▶ [AIM OF THE TASK] Please retype the records below exactly, omitting any images.
(DATA RECORDS)
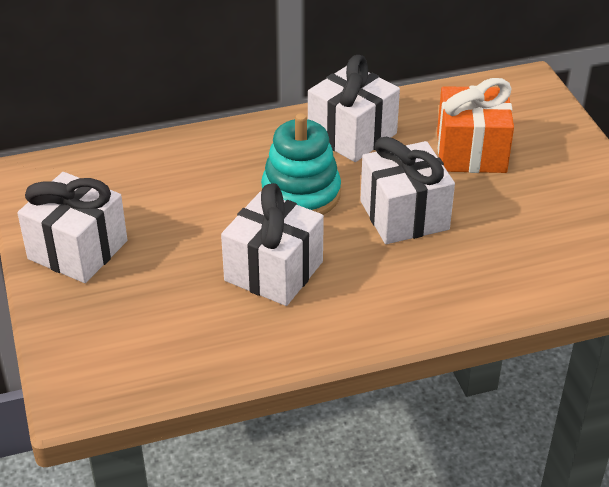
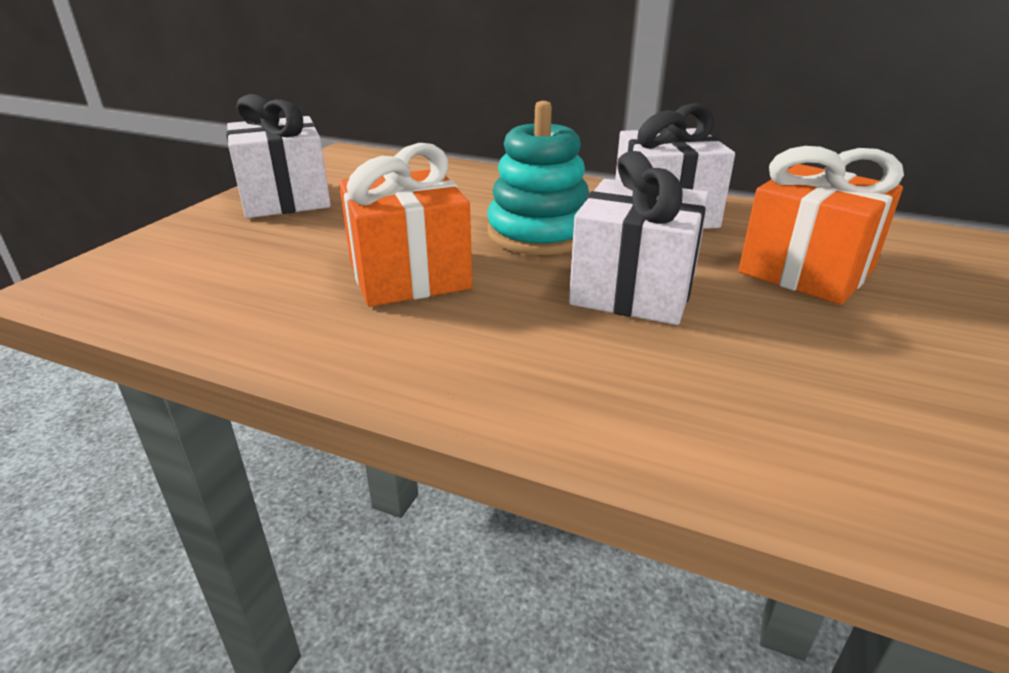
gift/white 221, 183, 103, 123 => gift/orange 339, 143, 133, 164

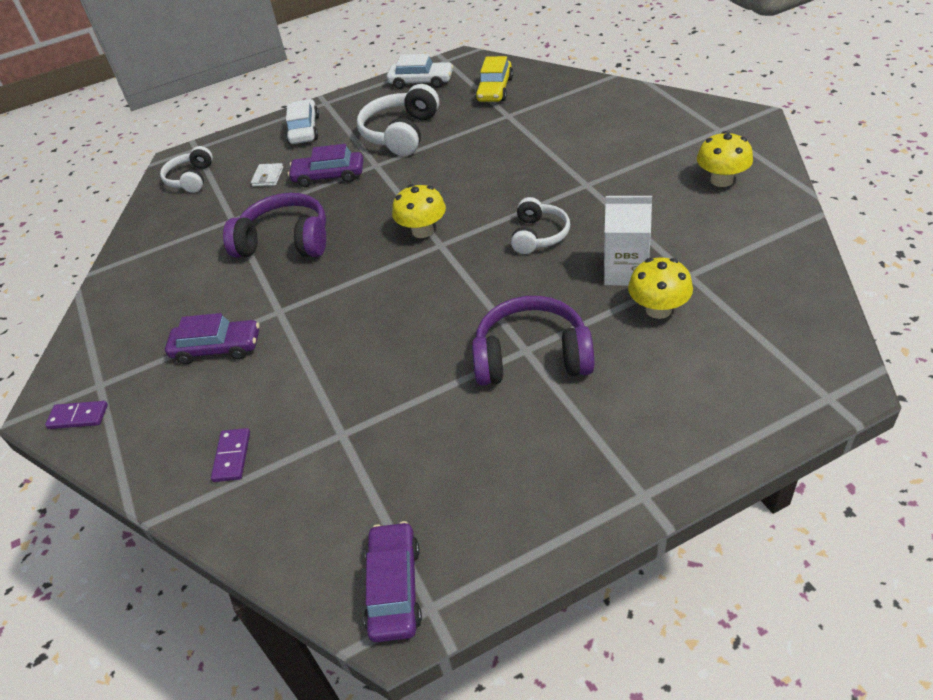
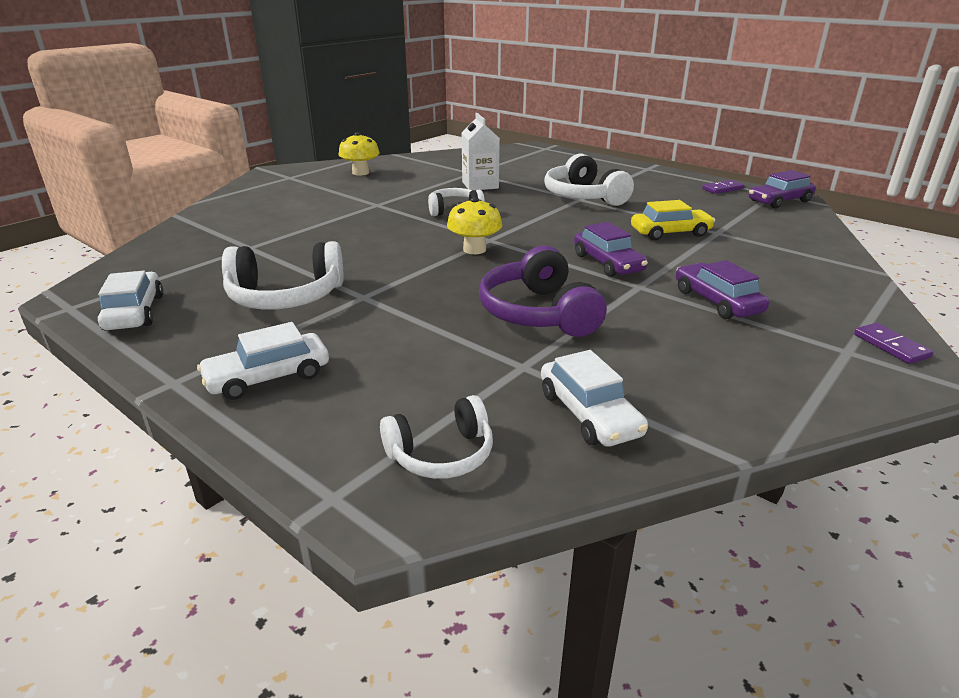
domino/purple 211, 428, 39, 54 => domino/purple 702, 180, 42, 14, move
wallet/white 251, 163, 33, 24 => nothing
car/purple 288, 144, 76, 43 => car/purple 574, 222, 74, 55, move
headphones/purple 472, 296, 123, 90 => headphones/white 544, 154, 90, 52
car/yellow 475, 56, 38, 46 => car/yellow 631, 200, 84, 40, move
mushroom/yellow 628, 257, 65, 62 => nothing
nothing => car/white 541, 350, 107, 97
(End DATA RECORDS)
▶ [SOLUTION TO THE EXERCISE]
gift/white 221, 183, 103, 123 => gift/orange 339, 143, 133, 164

domino/purple 211, 428, 39, 54 => domino/purple 702, 180, 42, 14, move
wallet/white 251, 163, 33, 24 => nothing
car/purple 288, 144, 76, 43 => car/purple 574, 222, 74, 55, move
headphones/purple 472, 296, 123, 90 => headphones/white 544, 154, 90, 52
car/yellow 475, 56, 38, 46 => car/yellow 631, 200, 84, 40, move
mushroom/yellow 628, 257, 65, 62 => nothing
nothing => car/white 541, 350, 107, 97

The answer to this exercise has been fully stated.